Wherever the string "capsule" occurs in a line of these records, report that line.

Data for analysis =
————
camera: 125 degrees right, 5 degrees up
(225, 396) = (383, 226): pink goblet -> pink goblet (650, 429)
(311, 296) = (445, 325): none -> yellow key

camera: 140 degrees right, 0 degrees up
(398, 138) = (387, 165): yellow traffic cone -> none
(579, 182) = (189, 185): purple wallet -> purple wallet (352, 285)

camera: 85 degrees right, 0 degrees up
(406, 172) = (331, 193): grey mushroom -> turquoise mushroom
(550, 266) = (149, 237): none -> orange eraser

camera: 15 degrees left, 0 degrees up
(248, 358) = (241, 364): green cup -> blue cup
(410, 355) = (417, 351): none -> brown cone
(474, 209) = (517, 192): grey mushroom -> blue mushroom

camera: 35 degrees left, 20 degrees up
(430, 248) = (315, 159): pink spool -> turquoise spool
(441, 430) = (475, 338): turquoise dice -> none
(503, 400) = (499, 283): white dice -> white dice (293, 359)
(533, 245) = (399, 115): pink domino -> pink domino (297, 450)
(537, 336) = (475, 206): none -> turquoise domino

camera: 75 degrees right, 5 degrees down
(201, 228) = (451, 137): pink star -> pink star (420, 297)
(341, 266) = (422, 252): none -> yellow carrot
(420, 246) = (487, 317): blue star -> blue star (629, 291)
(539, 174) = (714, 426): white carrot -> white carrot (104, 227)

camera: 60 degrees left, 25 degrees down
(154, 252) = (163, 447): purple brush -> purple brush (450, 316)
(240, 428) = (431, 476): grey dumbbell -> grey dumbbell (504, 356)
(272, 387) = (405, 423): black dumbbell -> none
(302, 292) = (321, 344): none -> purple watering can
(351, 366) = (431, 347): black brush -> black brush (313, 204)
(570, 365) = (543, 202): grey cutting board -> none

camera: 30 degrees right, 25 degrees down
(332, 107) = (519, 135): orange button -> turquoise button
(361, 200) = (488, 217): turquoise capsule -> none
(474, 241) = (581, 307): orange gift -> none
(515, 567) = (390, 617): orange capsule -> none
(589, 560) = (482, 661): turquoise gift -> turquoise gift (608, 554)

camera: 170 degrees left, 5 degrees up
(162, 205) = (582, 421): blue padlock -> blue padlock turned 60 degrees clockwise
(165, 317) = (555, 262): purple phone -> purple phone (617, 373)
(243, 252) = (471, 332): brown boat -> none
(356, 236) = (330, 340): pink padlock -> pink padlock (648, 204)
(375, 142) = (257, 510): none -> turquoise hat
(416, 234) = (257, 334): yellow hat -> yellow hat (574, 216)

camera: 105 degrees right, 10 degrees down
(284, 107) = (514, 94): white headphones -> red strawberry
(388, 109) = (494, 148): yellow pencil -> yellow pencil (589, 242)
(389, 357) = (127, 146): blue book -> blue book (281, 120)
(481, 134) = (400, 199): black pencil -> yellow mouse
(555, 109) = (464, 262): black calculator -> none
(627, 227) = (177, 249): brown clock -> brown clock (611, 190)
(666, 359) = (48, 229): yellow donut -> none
————
Solution to this exercise =
(361, 200) = (488, 217): turquoise capsule -> none
(515, 567) = (390, 617): orange capsule -> none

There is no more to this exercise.